Information shown =>
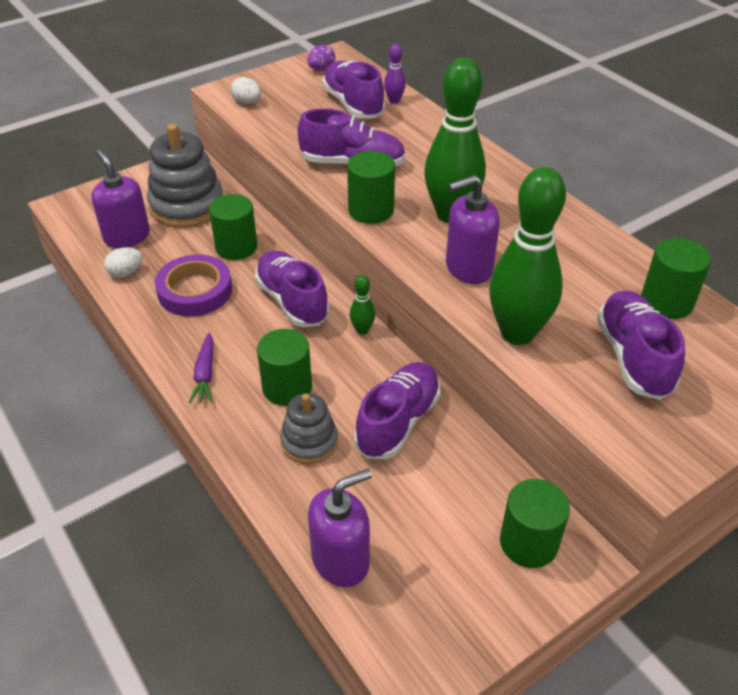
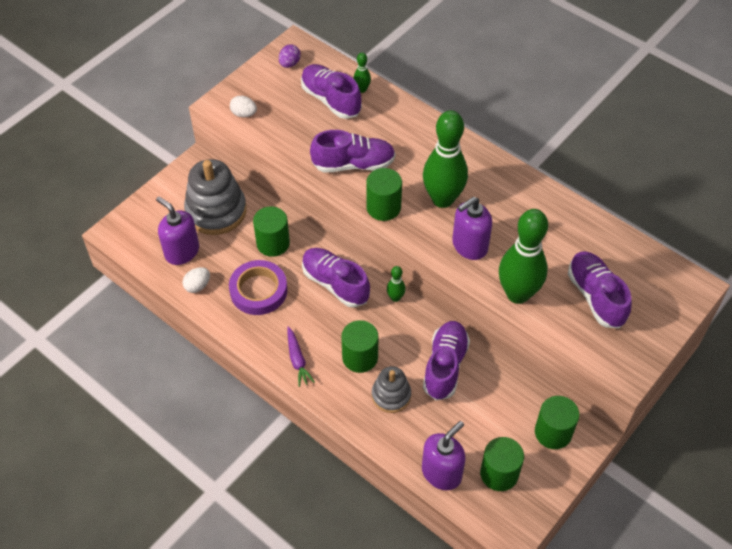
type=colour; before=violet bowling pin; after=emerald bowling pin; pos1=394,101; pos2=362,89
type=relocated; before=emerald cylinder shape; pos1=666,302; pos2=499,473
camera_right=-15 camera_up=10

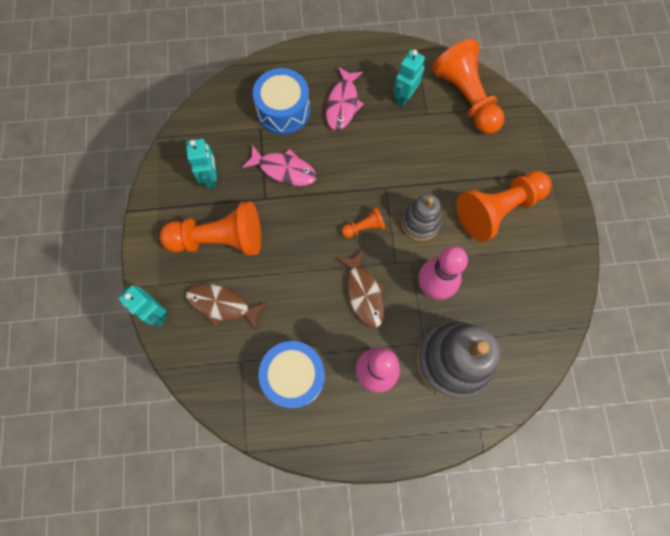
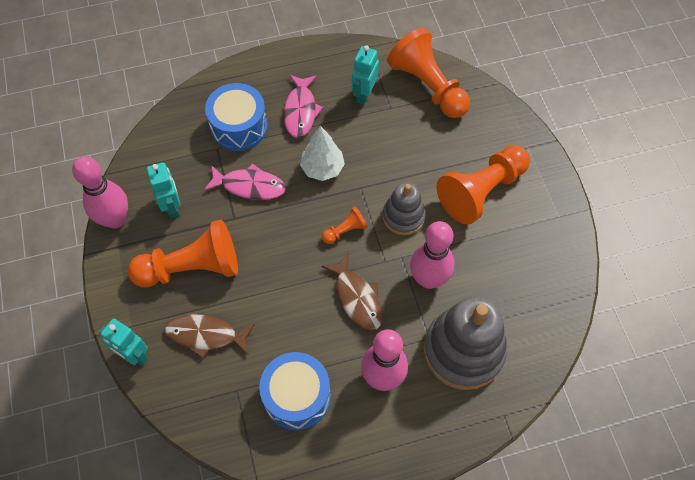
type=appeared; after=rosy bowling pin; pos2=115,219
type=appeared; after=snow-white toy tree; pos2=322,168
camera_right=-10 camera_up=-10

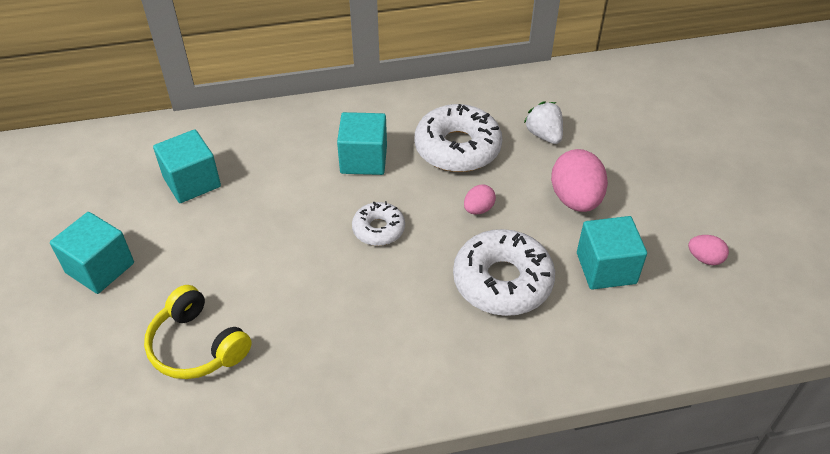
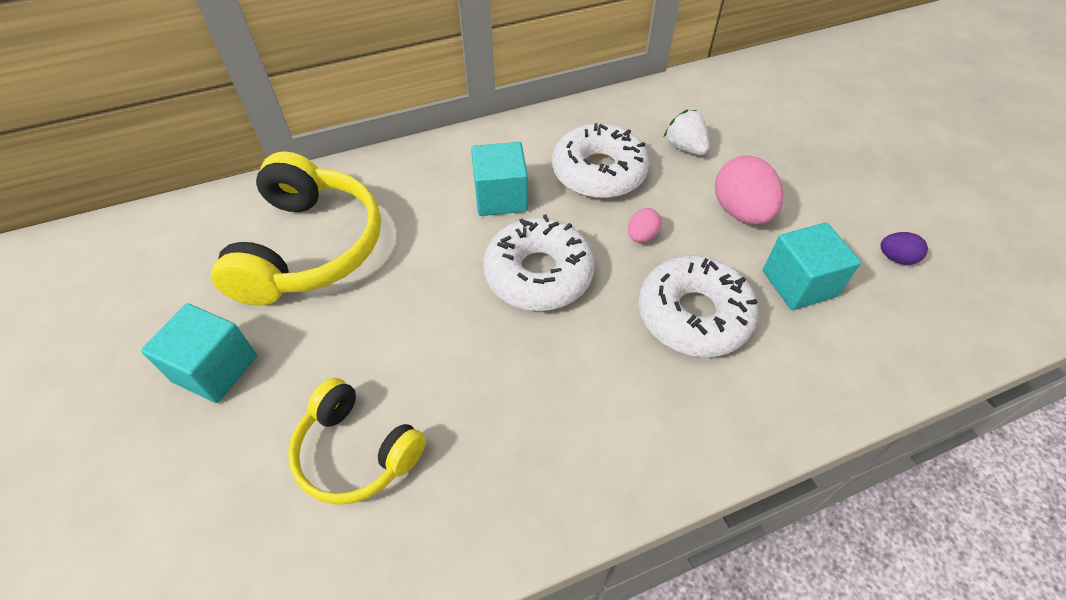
type=exchanged; before=teal solid cube; after=bright yellow headset; pos1=192,182; pos2=310,248
type=size; before=snow-white doughnut; pos1=378,229; pos2=538,274; scale=1.79
type=colour; before=rosy toy egg; after=violet toy egg; pos1=704,258; pos2=896,258
camera_right=-10 camera_up=5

What is required => Your reply should hold every line of the material, unaltered, and not one picture.

Solved exercise =>
type=colour; before=violet bowling pin; after=emerald bowling pin; pos1=394,101; pos2=362,89
type=relocated; before=emerald cylinder shape; pos1=666,302; pos2=499,473
camera_right=-15 camera_up=10

type=appeared; after=rosy bowling pin; pos2=115,219
type=appeared; after=snow-white toy tree; pos2=322,168
camera_right=-10 camera_up=-10

type=exchanged; before=teal solid cube; after=bright yellow headset; pos1=192,182; pos2=310,248
type=size; before=snow-white doughnut; pos1=378,229; pos2=538,274; scale=1.79
type=colour; before=rosy toy egg; after=violet toy egg; pos1=704,258; pos2=896,258
camera_right=-10 camera_up=5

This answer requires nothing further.